Your objective: Give the count of lines below that include the word "moved", and say nothing else.

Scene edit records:
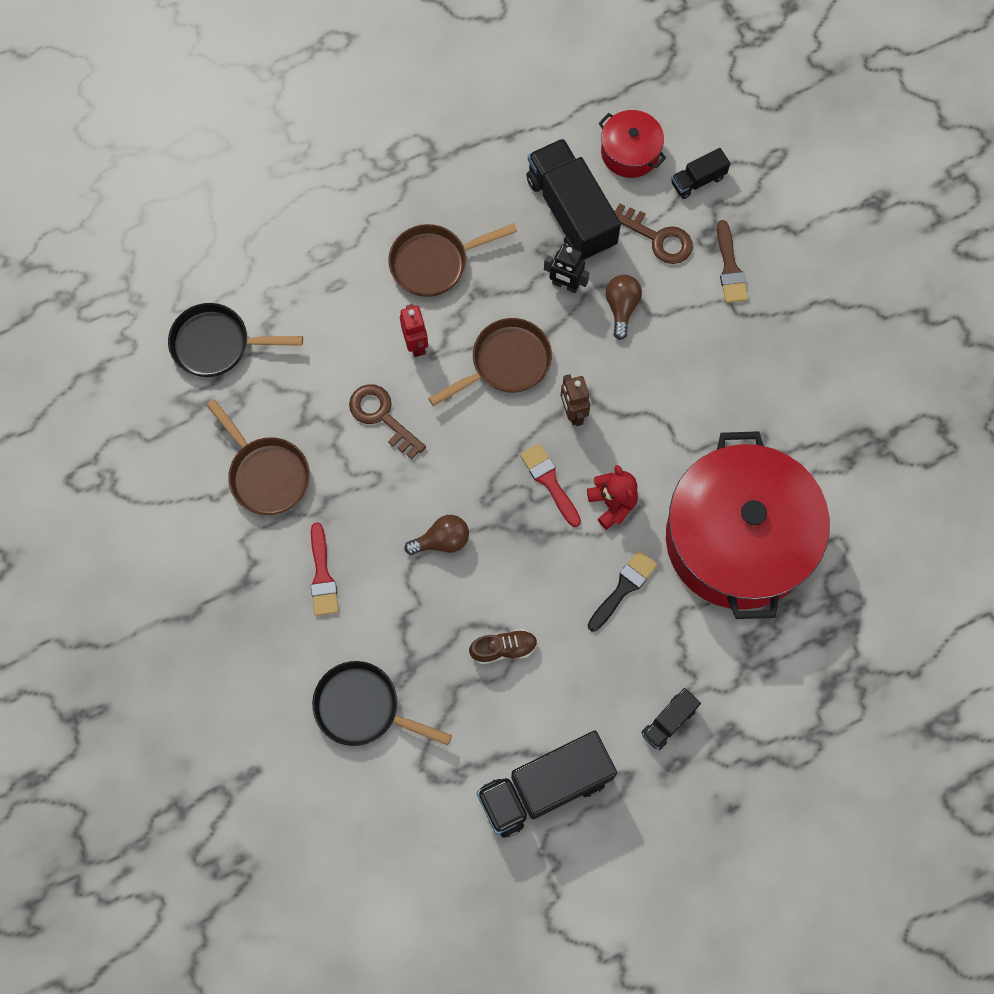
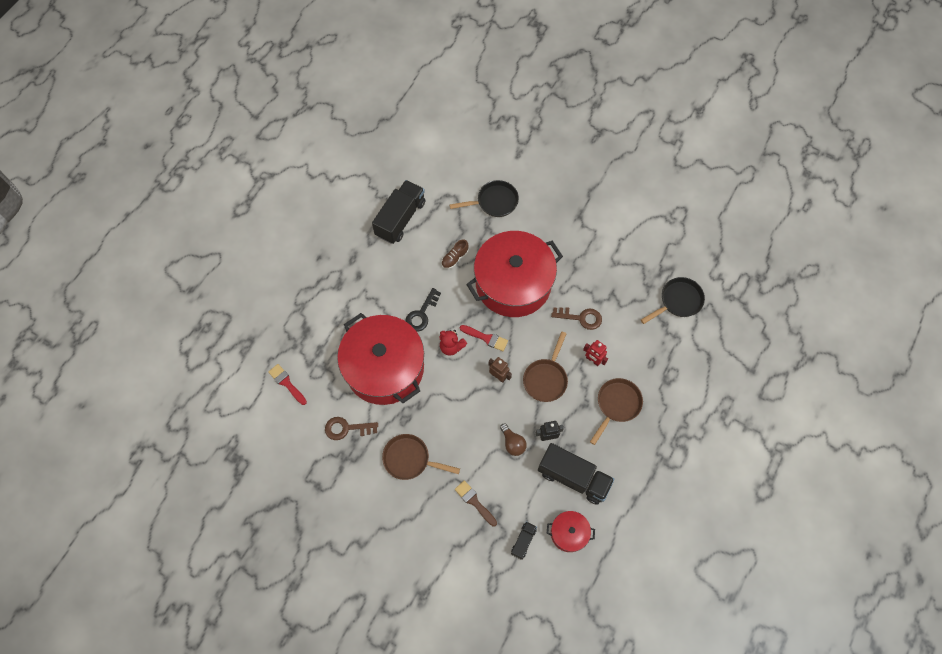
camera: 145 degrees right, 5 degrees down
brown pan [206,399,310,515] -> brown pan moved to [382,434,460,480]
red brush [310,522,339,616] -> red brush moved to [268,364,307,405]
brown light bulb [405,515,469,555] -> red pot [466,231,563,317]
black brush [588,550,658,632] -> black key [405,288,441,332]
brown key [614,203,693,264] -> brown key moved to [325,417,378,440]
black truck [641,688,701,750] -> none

Exercise solution: 3